### [Problem description]
Take the line containing "none -> orange plate D11 level 1" and each line after it through the end of the data below, and return them exactly, minus any pictures.

### [Task input]
+++

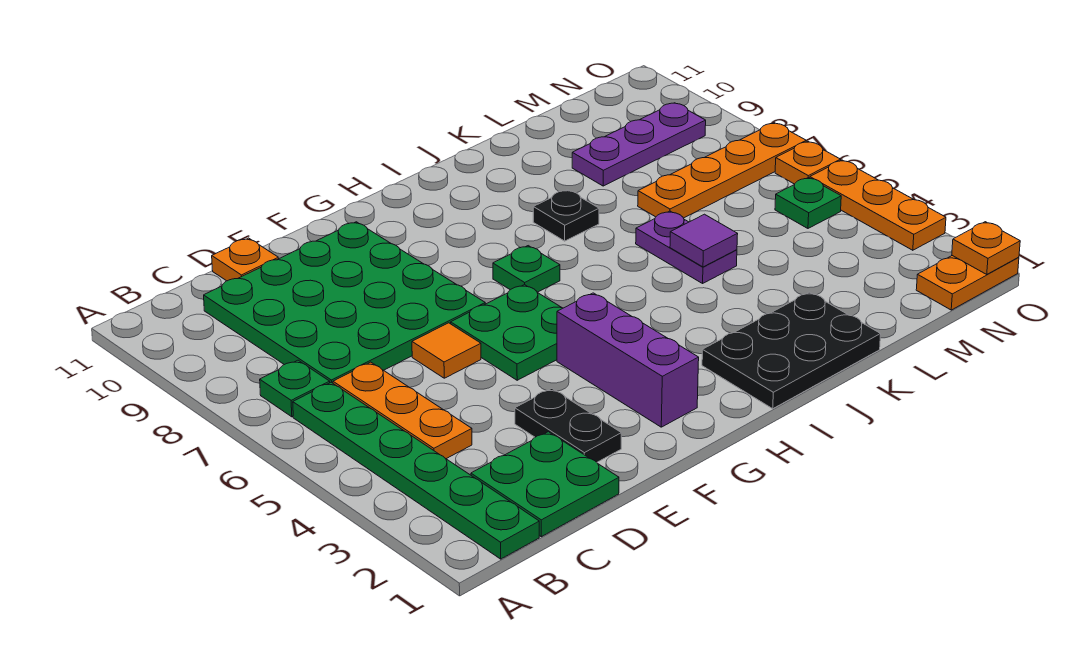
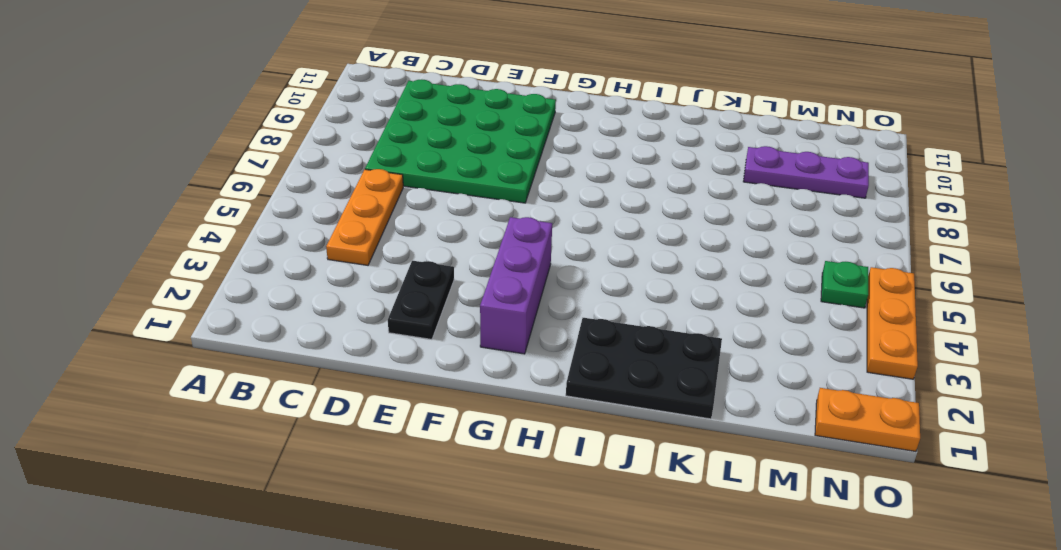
none -> green plate B1:B6 level 1
none -> green plate B7 level 1
none -> green plate C1:D2 level 1

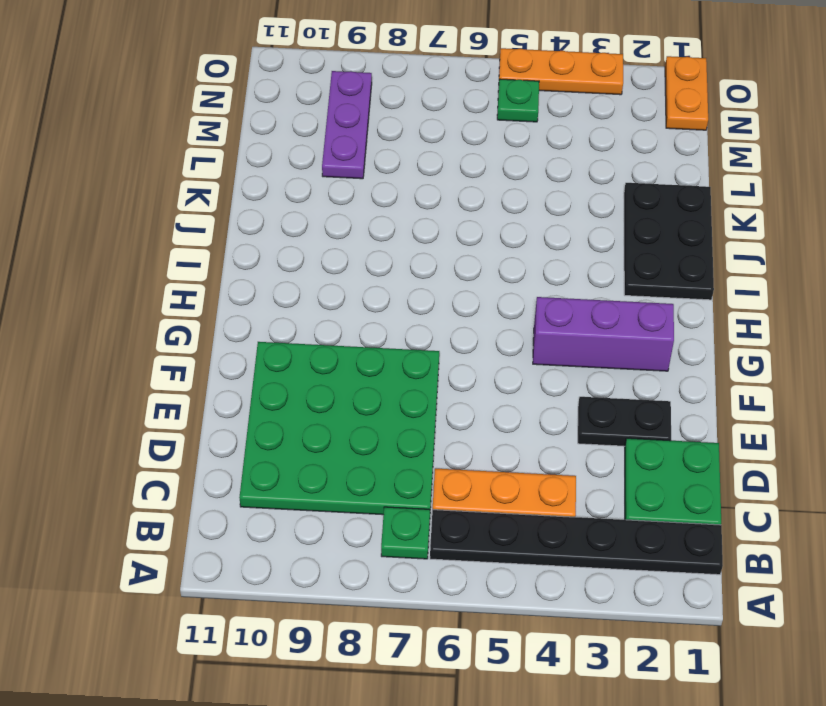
black plate B1:B6 level 1 -> green plate B1:B6 level 1
none -> orange plate D11 level 1
none -> orange tile E6 level 1
none -> green plate F5:G6 level 1

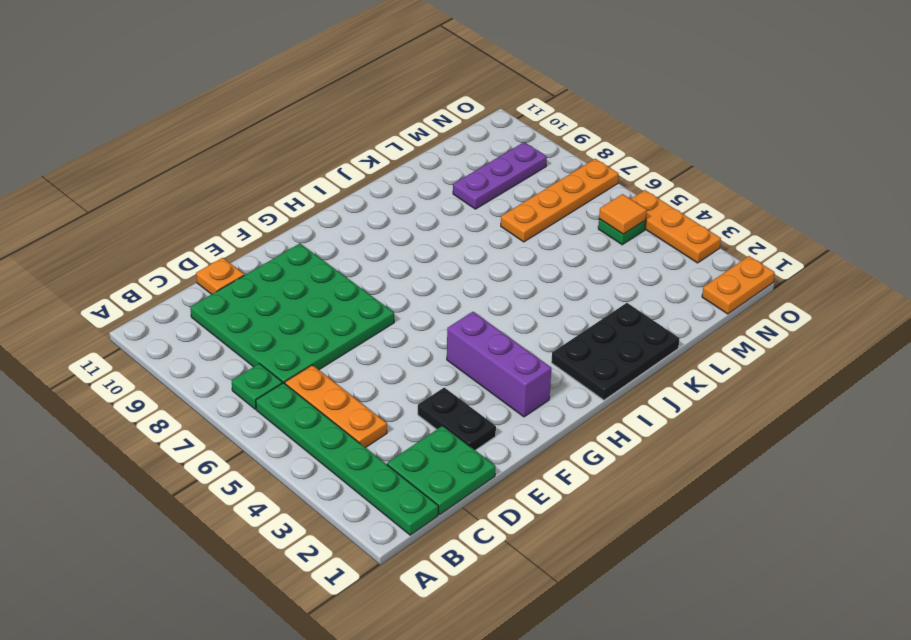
orange tile N5 level 2 -> orange tile E6 level 1
none -> green plate F5:G6 level 1
none -> green plate H7 level 1
none -> black plate J8 level 1

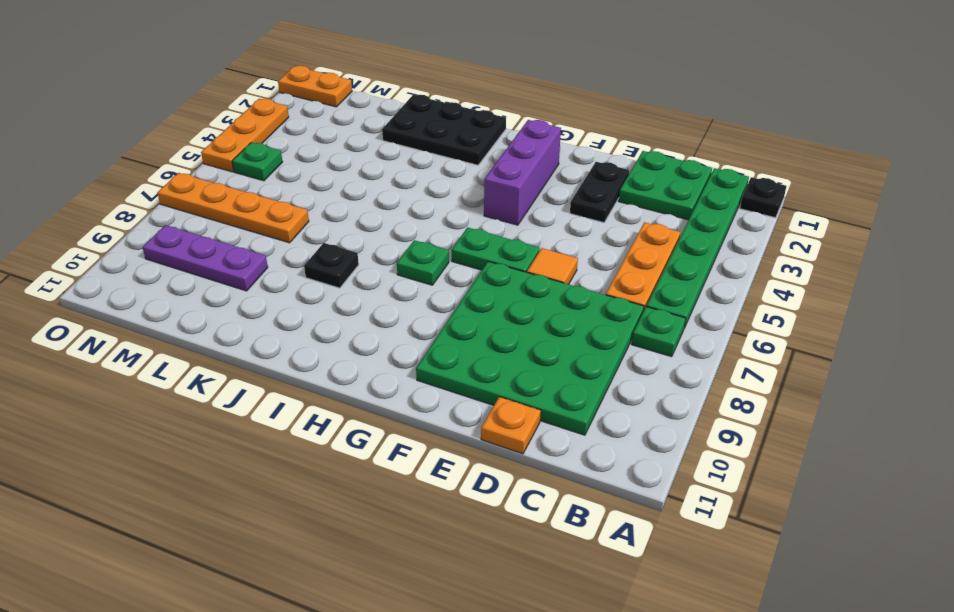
black plate A1 level 1 -> none
green plate F6:G6 level 1 -> green plate F5:G6 level 1
none -> purple plate K5:K6 level 1
none -> orange plate O6 level 1
none -> purple tile K5 level 2

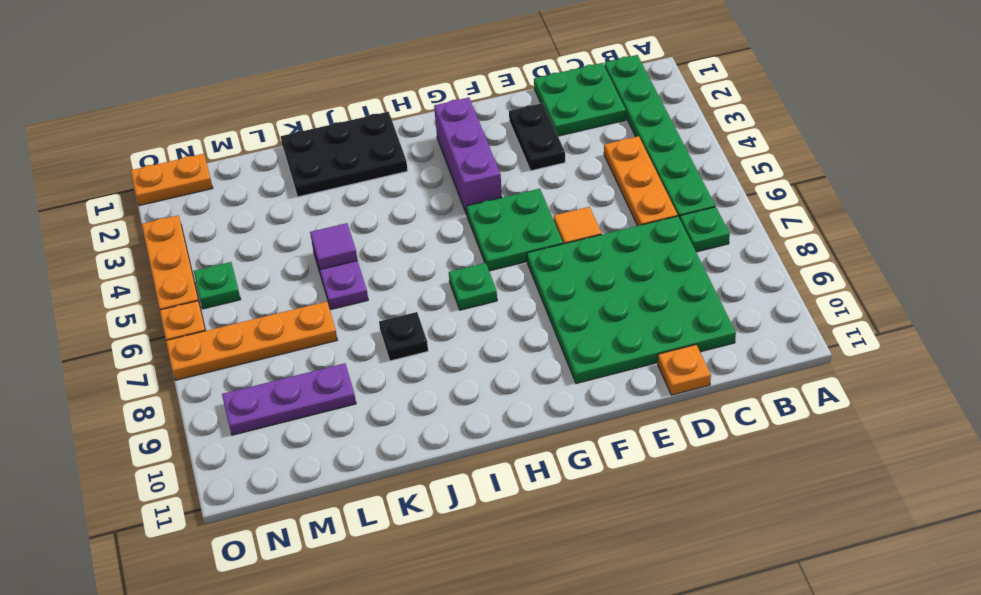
none -> orange plate O1 level 2

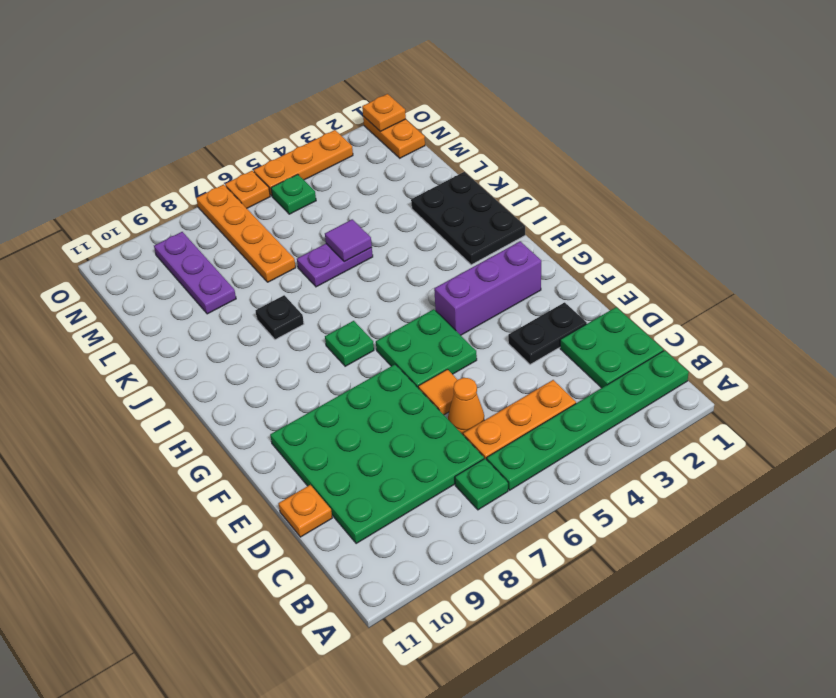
orange cone D6 level 1 -> none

+++

### [Exercise solution]
none -> orange plate D11 level 1
none -> orange tile E6 level 1
none -> green plate F5:G6 level 1

orange tile N5 level 2 -> orange tile E6 level 1
none -> green plate F5:G6 level 1
none -> green plate H7 level 1
none -> black plate J8 level 1

black plate A1 level 1 -> none
green plate F6:G6 level 1 -> green plate F5:G6 level 1
none -> purple plate K5:K6 level 1
none -> orange plate O6 level 1
none -> purple tile K5 level 2

none -> orange plate O1 level 2

orange cone D6 level 1 -> none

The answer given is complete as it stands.